SUPPLIED MATERIAL =
============

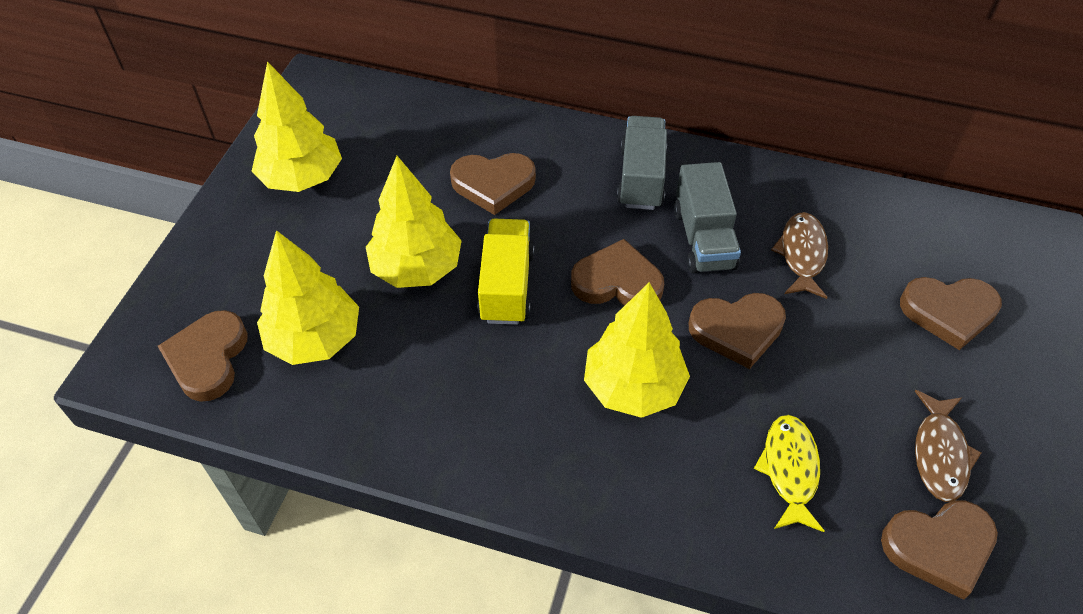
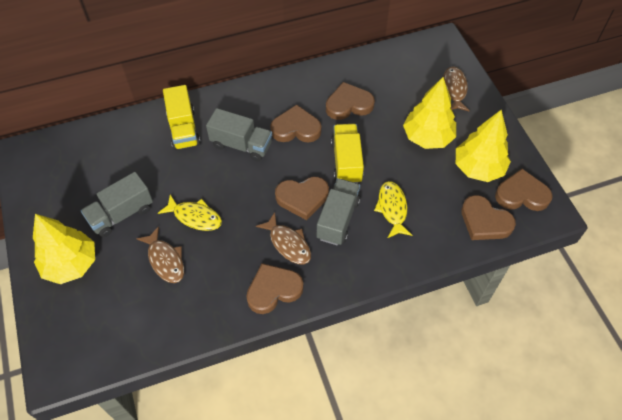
brown fish: 2 -> 3
grey truck: 2 -> 3
yellow fish: 1 -> 2
yellow tree: 4 -> 3
yellow truck: 1 -> 2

============

PROBLEM TO SOLVE = An exact, word-for-word copy of the records is expected, with no pictures in it.

REPLY =
brown fish: 2 -> 3
grey truck: 2 -> 3
yellow fish: 1 -> 2
yellow tree: 4 -> 3
yellow truck: 1 -> 2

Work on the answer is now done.